**DESCRIPTION OF THE TASK**
Within the data below, find the string "pink" and return each line where it occurs.

**DATA SHOWN**
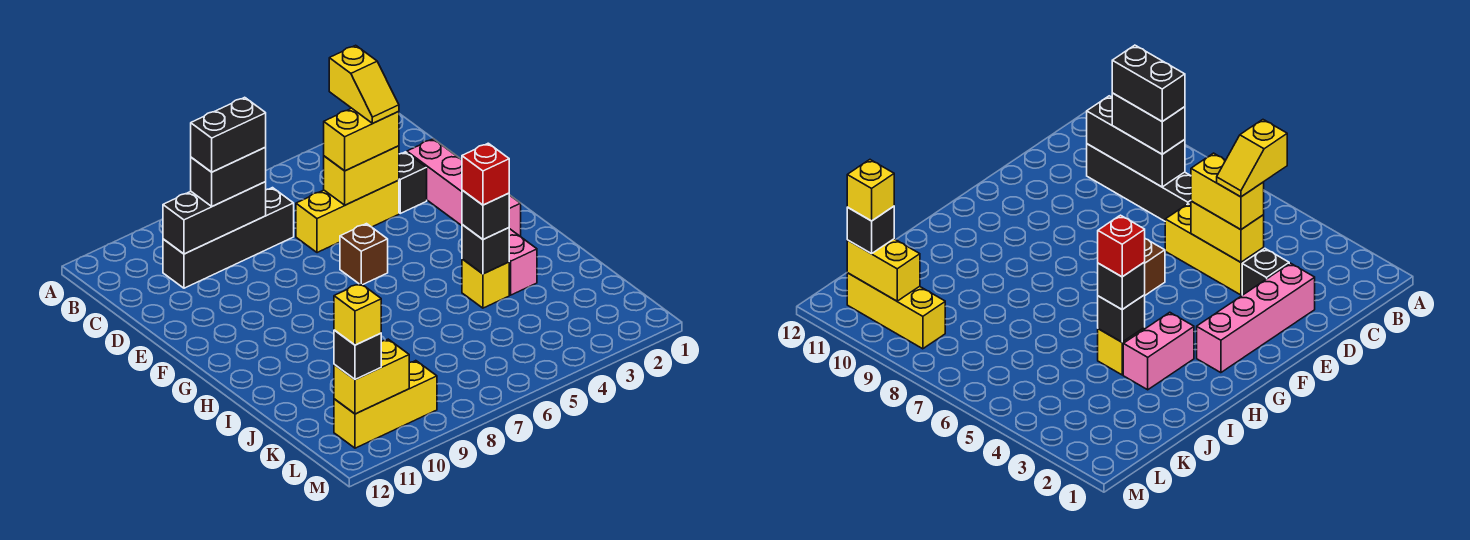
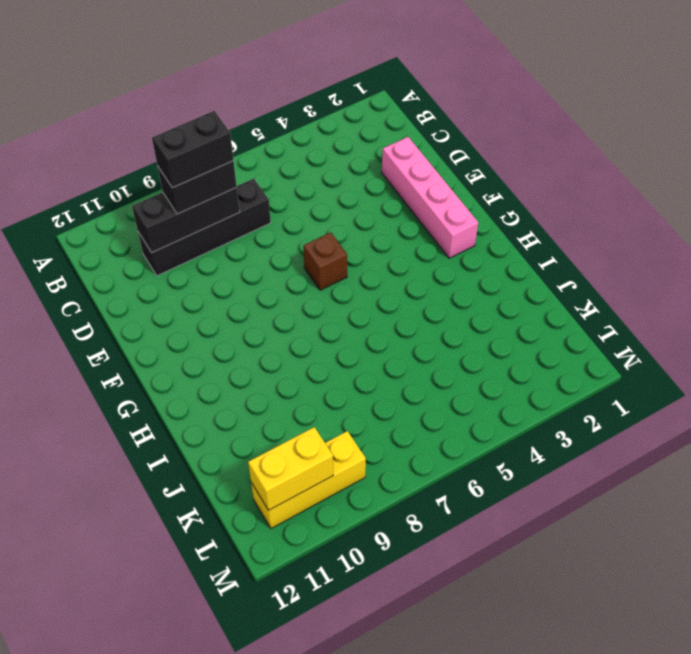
none -> black brick D3 level 1
none -> yellow brick D4:D6 level 1
none -> pink brick H3:I3 level 1

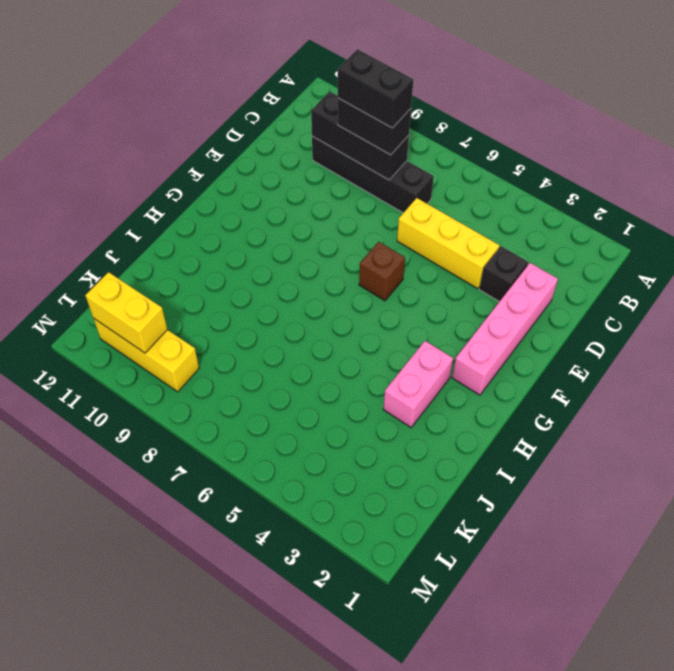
none -> yellow brick I4 level 1
none -> yellow brick D4:D5 level 2
none -> black brick I4 level 2

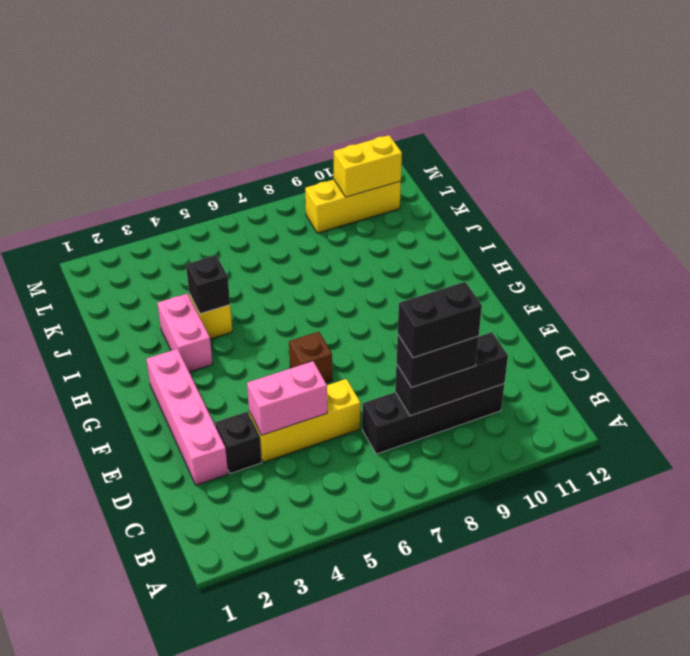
pink brick D4:D5 level 2 -> yellow brick D4:D5 level 2
none -> yellow brick D4:D5 level 3
none -> black brick I4 level 3
none -> black brick L11 level 3

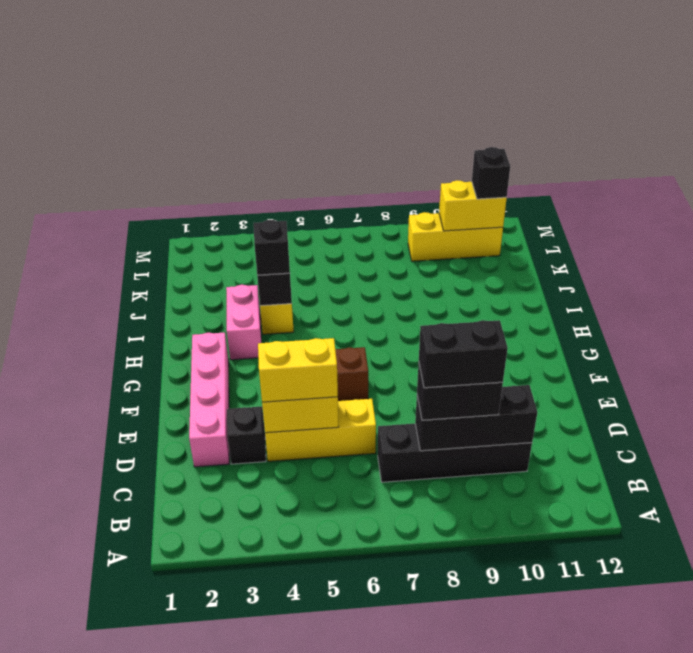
none -> yellow slope C4:D4 level 4 top C
none -> red brick I4 level 4
none -> yellow brick L11 level 4

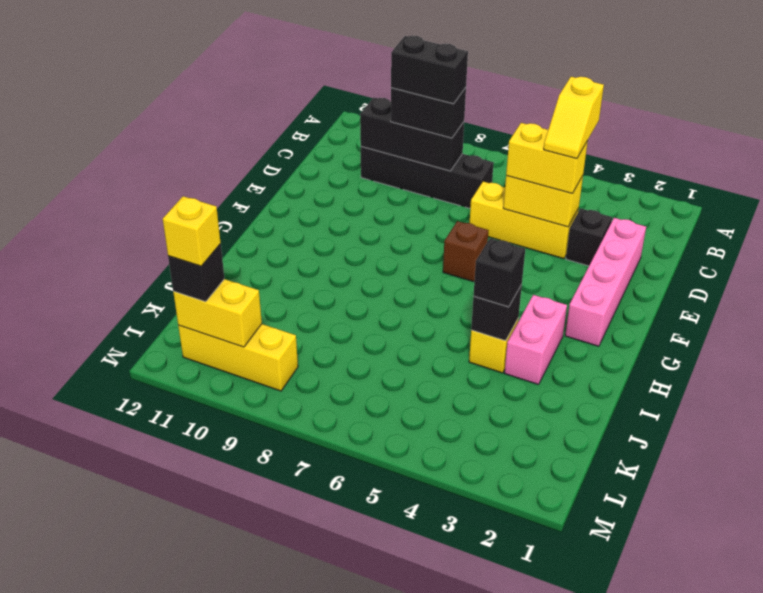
none -> red brick I4 level 4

**OUTPUT FOR THIS TASK**
none -> pink brick H3:I3 level 1
pink brick D4:D5 level 2 -> yellow brick D4:D5 level 2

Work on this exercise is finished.